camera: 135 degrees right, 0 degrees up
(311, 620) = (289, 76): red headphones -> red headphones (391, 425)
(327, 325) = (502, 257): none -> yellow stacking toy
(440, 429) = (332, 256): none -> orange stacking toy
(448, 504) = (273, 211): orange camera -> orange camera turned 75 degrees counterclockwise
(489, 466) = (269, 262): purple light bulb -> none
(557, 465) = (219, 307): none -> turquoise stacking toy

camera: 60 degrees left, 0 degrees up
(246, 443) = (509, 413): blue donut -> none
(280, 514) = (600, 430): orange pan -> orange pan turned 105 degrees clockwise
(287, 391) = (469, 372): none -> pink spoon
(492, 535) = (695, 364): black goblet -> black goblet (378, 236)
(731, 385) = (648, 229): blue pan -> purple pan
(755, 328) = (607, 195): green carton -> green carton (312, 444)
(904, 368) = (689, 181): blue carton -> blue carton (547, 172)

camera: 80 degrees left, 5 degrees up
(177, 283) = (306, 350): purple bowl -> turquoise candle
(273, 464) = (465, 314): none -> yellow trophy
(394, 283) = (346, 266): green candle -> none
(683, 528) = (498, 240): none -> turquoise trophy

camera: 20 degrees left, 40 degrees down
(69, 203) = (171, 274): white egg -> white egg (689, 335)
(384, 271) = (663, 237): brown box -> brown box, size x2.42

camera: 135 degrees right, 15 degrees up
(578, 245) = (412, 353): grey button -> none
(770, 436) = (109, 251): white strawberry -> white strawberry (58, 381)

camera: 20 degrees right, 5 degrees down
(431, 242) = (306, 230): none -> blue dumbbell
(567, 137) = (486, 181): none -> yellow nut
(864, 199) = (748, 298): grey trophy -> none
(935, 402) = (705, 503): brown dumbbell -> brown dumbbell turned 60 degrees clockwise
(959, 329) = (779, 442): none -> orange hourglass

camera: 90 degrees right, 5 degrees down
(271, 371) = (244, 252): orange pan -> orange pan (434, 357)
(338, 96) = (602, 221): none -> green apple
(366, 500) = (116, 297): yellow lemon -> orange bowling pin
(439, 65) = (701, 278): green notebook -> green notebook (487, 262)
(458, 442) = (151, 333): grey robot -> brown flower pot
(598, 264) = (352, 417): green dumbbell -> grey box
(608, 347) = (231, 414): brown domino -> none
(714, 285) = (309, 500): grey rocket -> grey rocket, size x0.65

▶ **Task**: Copy out all lines from the records where the word "down" appears.

▶ **Expected output**:
camera: 20 degrees left, 40 degrees down
camera: 20 degrees right, 5 degrees down
camera: 90 degrees right, 5 degrees down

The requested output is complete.